START Data extract

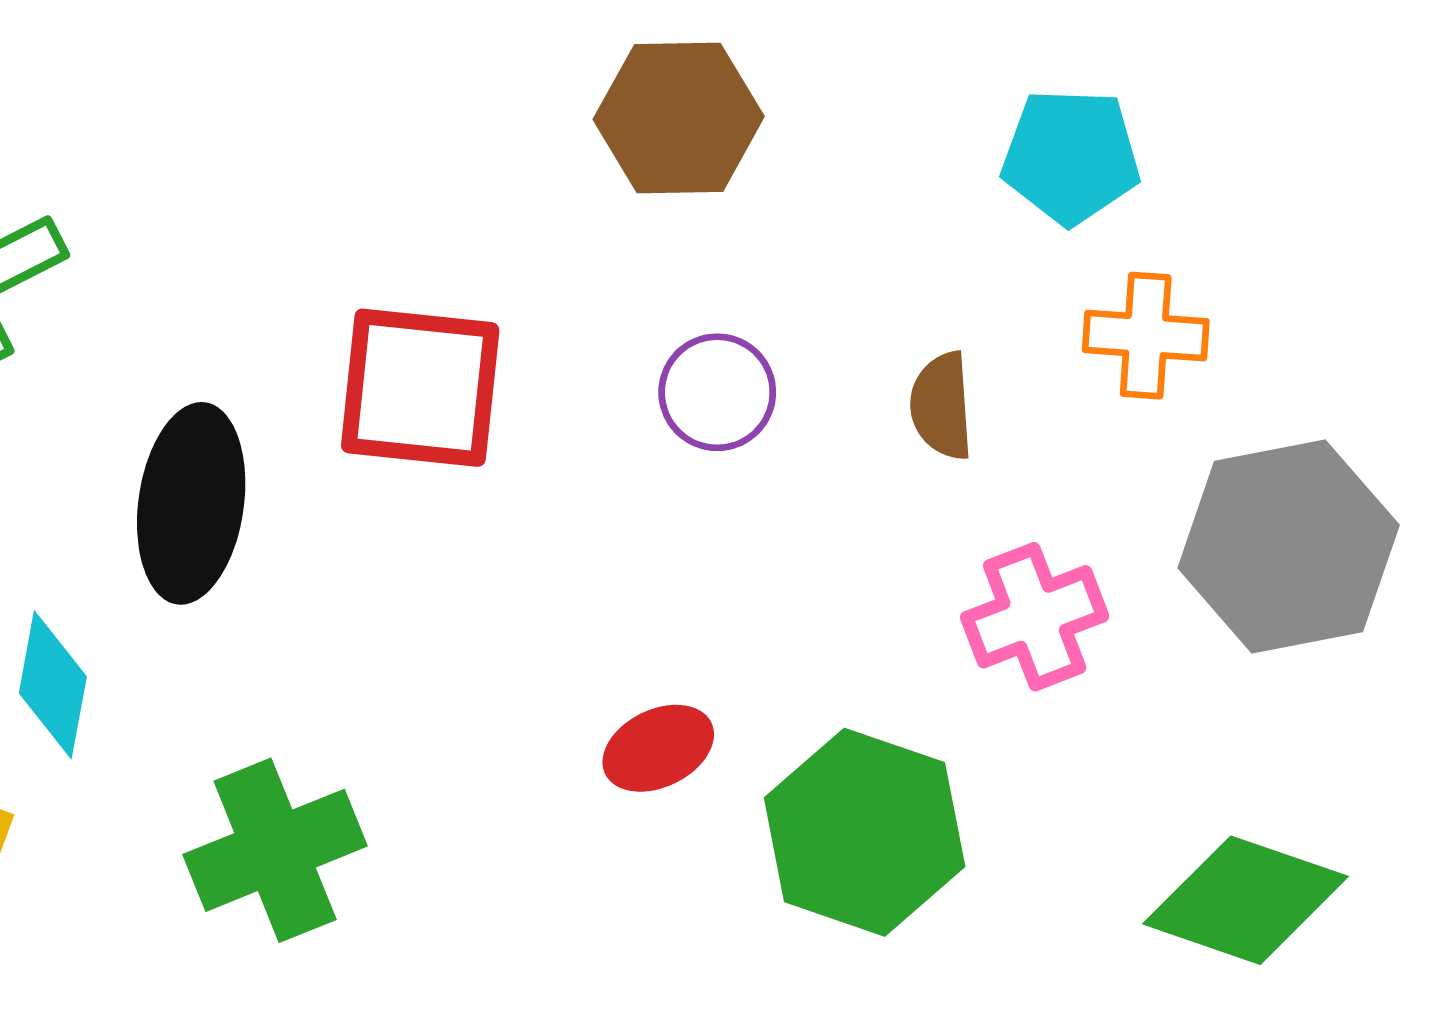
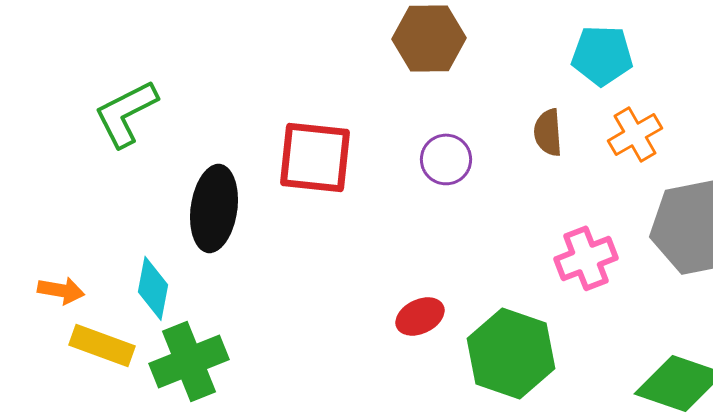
orange cross: (1146, 336) -> (635, 134), turned -34
brown semicircle: (942, 406) -> (548, 132), moved
green cross: (275, 850) -> (189, 361), moved

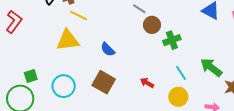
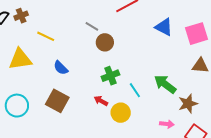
yellow line: (79, 16) -> (46, 36), moved
green cross: (172, 40) -> (110, 76), moved
yellow circle: (178, 97) -> (121, 113), moved

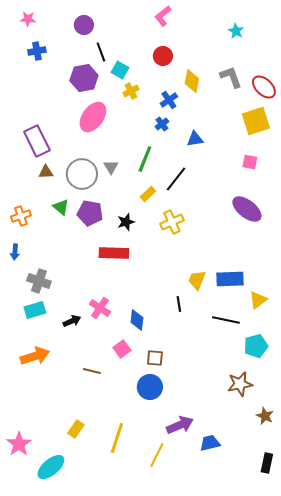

END Data extract

#### [Task description]
Each line from the line containing "green cross: (172, 40) -> (110, 76), moved" through the last line above must be written out exactly, and every picture must be omitted.

#### [Response to this exercise]
green cross: (172, 40) -> (110, 76), moved
yellow circle: (178, 97) -> (121, 113), moved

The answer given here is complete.